--- START ---
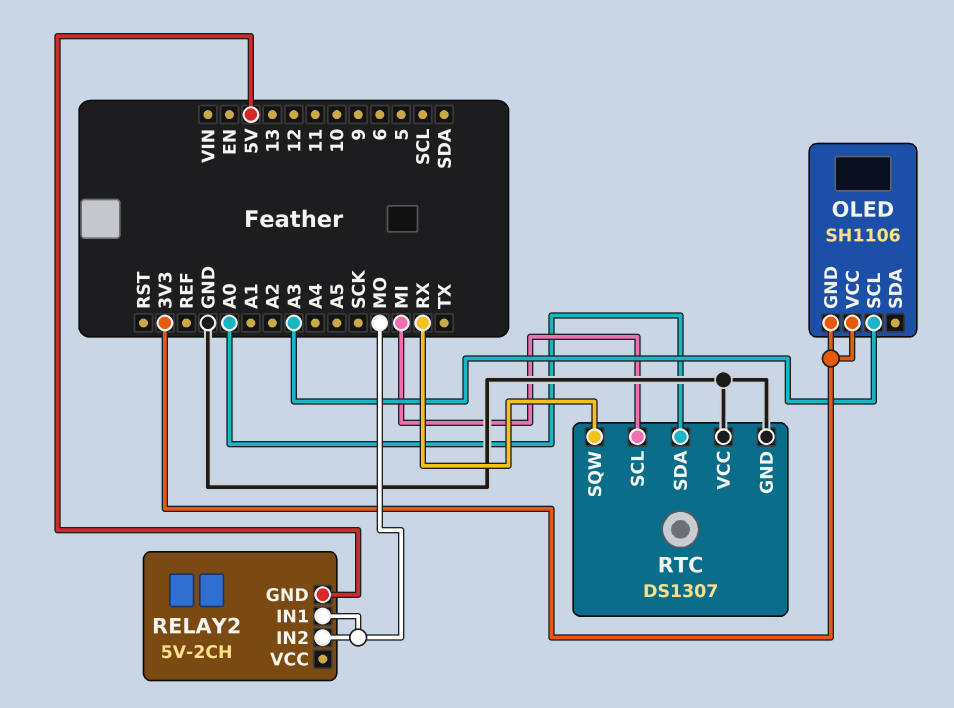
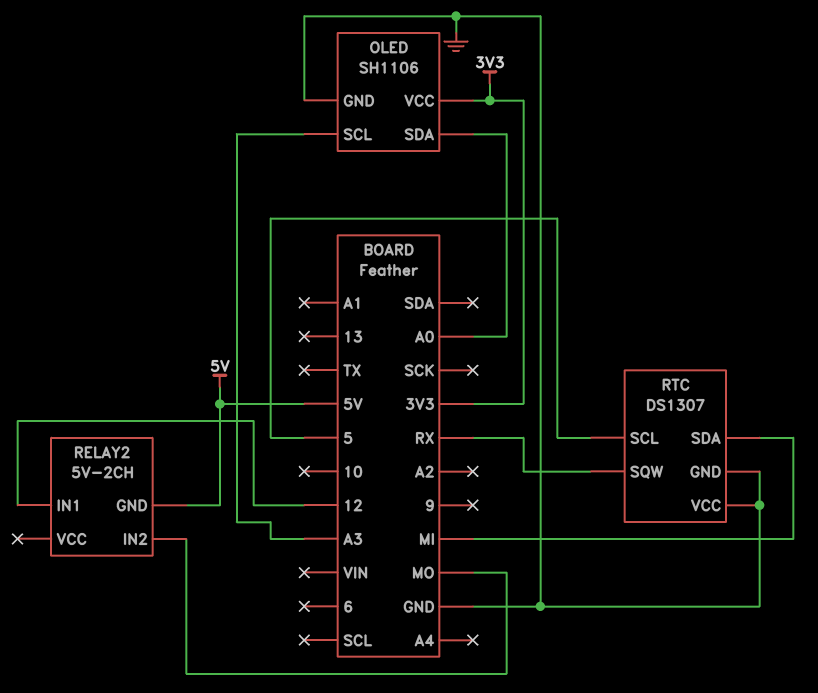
OLED pin GND: 3V3 -> GND
OLED pin SDA: none -> A0
RELAY2 pin IN1: MO -> 12
RTC pin SCL: MI -> 5
RTC pin SDA: A0 -> MI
--- END ---
▶ **Task details**: Scan the material above for lines holding the string "OLED" and copy those lines.

▶ **Task result**:
OLED pin GND: 3V3 -> GND
OLED pin SDA: none -> A0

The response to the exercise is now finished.